▸ **YOUR GOAL**: Every entry must be set down exactly in the answer; no pictures should appear.

▸ **Stored records**:
▼▼▼
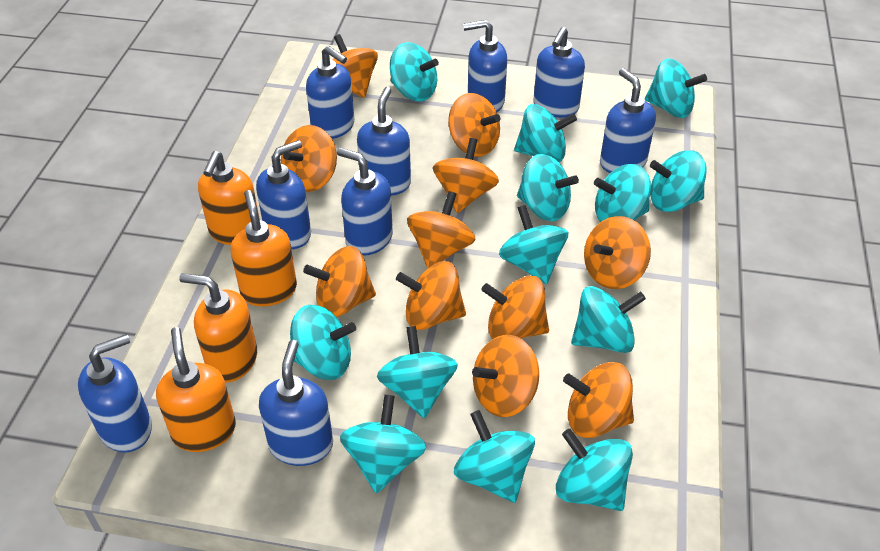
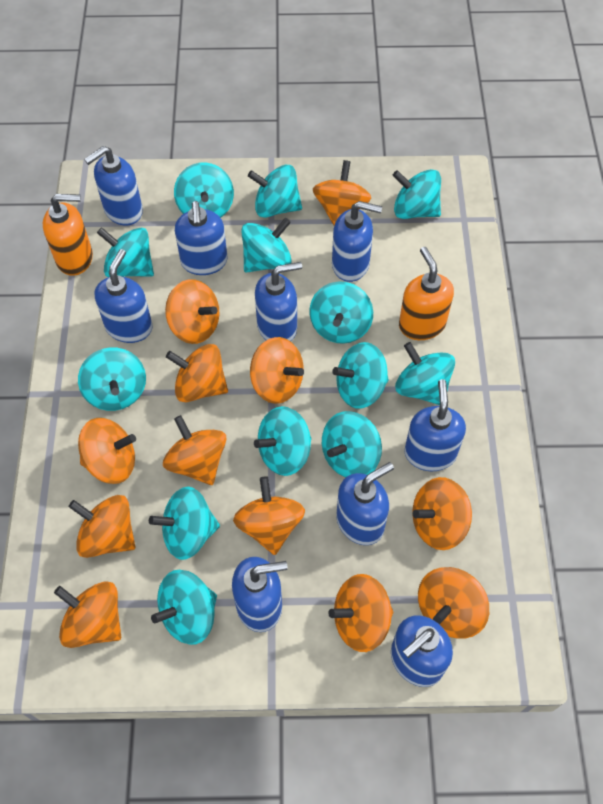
orange soap dispenser: 4 -> 2
orange spinning top: 11 -> 12

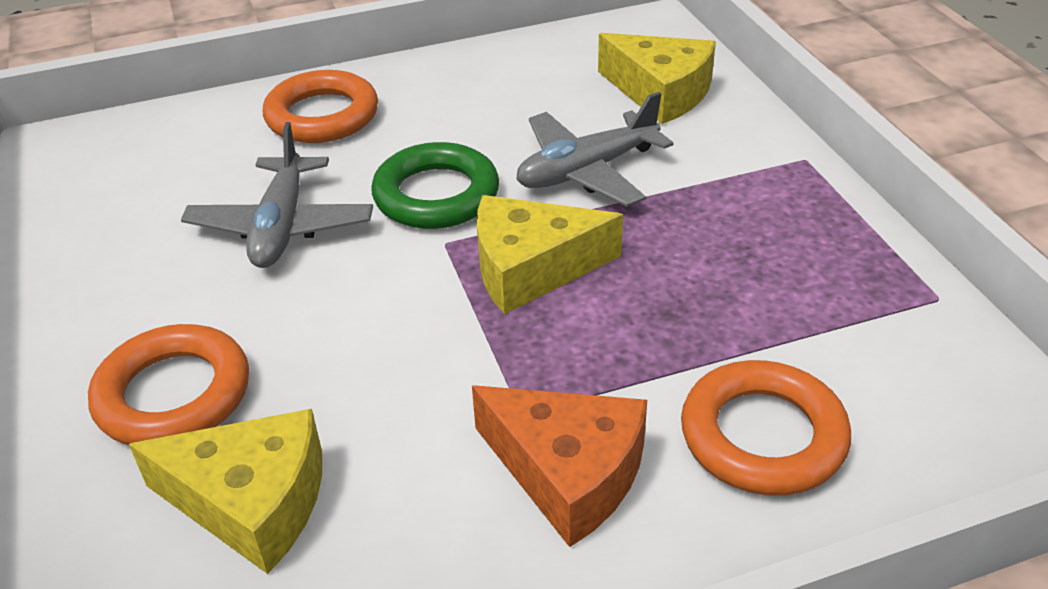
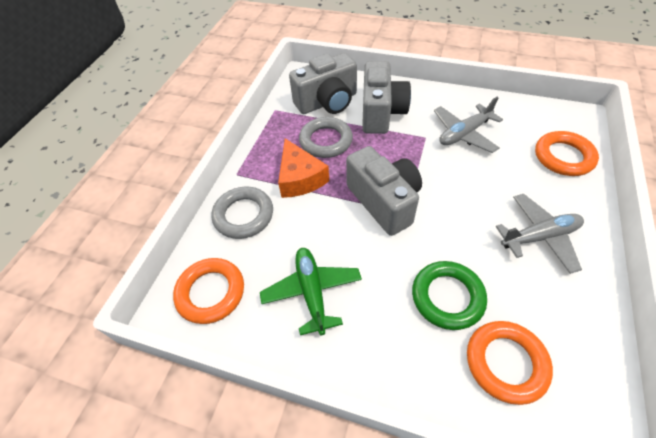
green plane: 0 -> 1
grey camera: 0 -> 3
grey ring: 0 -> 2
yellow cheese: 3 -> 0

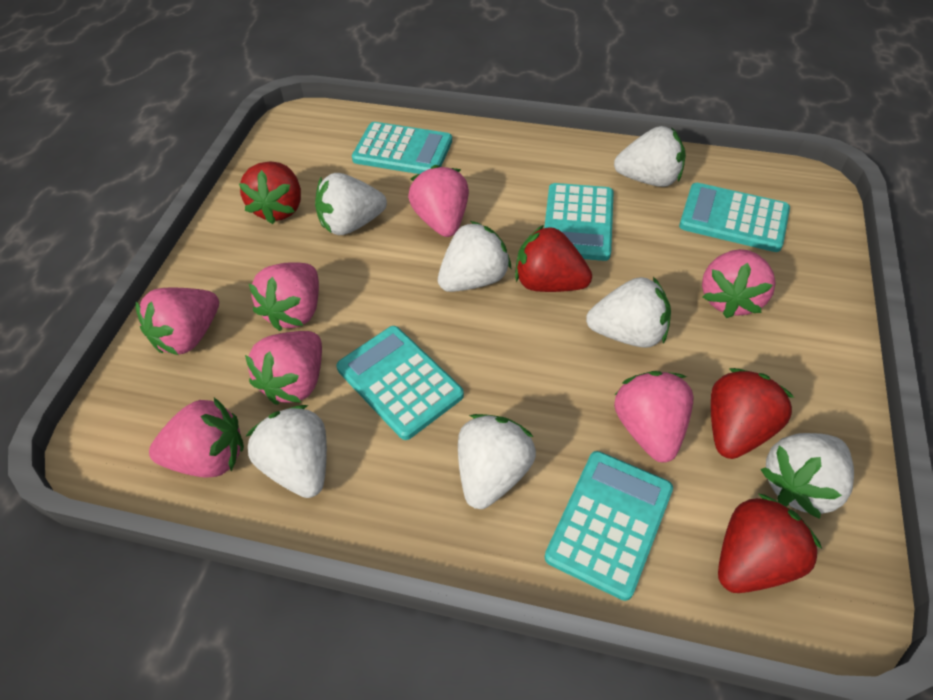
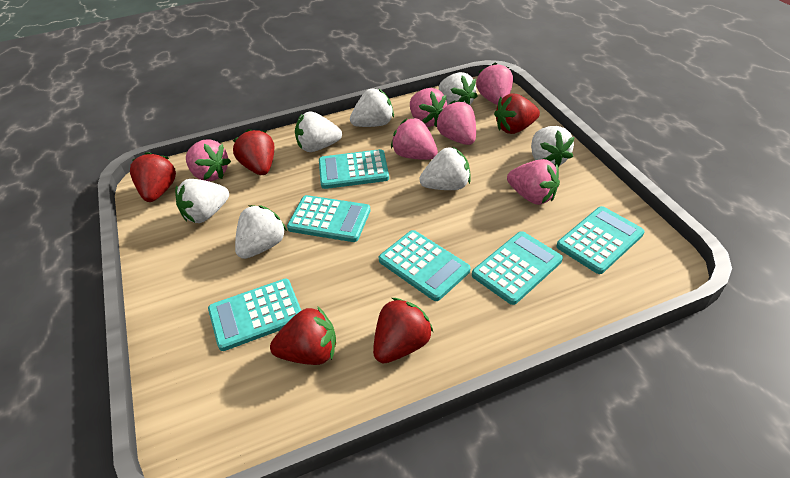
pink strawberry: 7 -> 6
red strawberry: 4 -> 5
turquoise calculator: 5 -> 6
▲▲▲
▸ **SOLUTION TO THE PROBLEM**:
orange soap dispenser: 4 -> 2
orange spinning top: 11 -> 12

green plane: 0 -> 1
grey camera: 0 -> 3
grey ring: 0 -> 2
yellow cheese: 3 -> 0

pink strawberry: 7 -> 6
red strawberry: 4 -> 5
turquoise calculator: 5 -> 6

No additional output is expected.